-- Data provided --
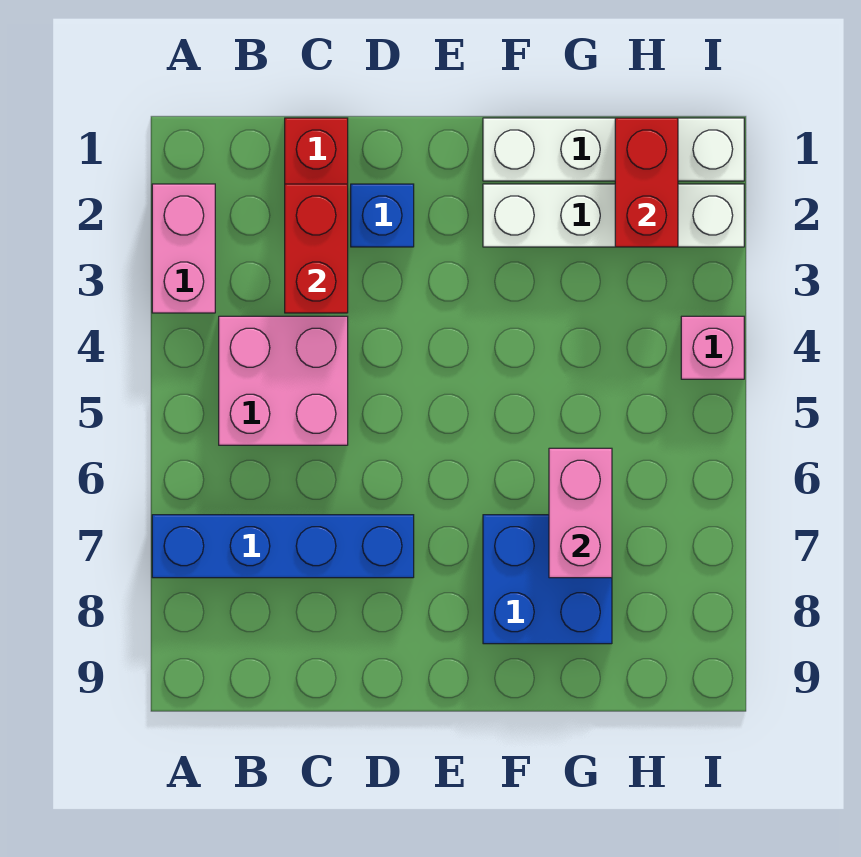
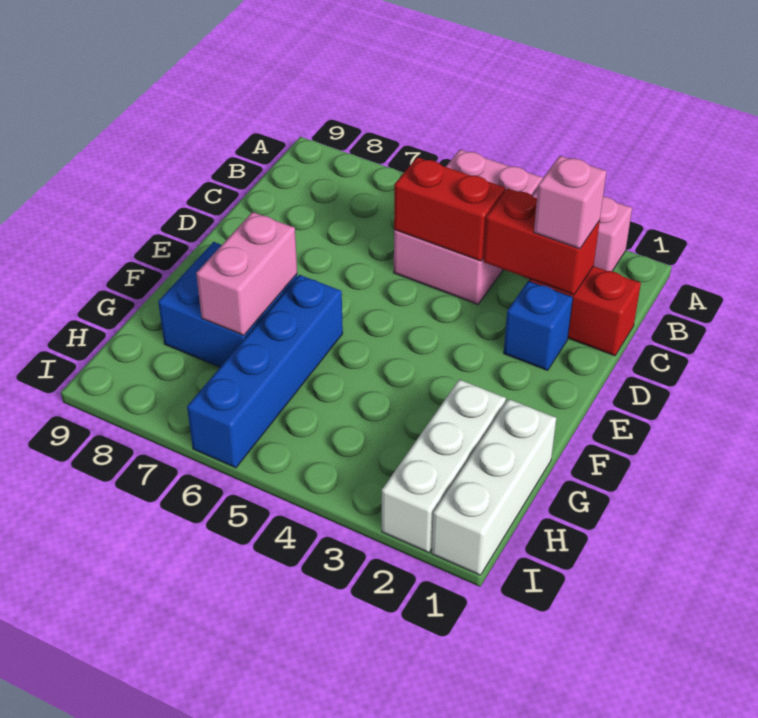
blue brick A7:D7 level 1 -> blue brick F6:I6 level 1
pink brick B4:C5 level 1 -> pink brick A4:C5 level 1
white brick F1:I1 level 1 -> white brick G1:I1 level 1
white brick F2:I2 level 1 -> white brick G2:I2 level 1
pink brick G6:G7 level 2 -> pink brick F7:G7 level 2
red brick H1:H2 level 2 -> red brick C4:C5 level 2
pink brick I4 level 1 -> pink brick C2 level 3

-- Aim of the task --
Among the lines above, find those with the string "white" and copy them.

-- Answer section --
white brick F1:I1 level 1 -> white brick G1:I1 level 1
white brick F2:I2 level 1 -> white brick G2:I2 level 1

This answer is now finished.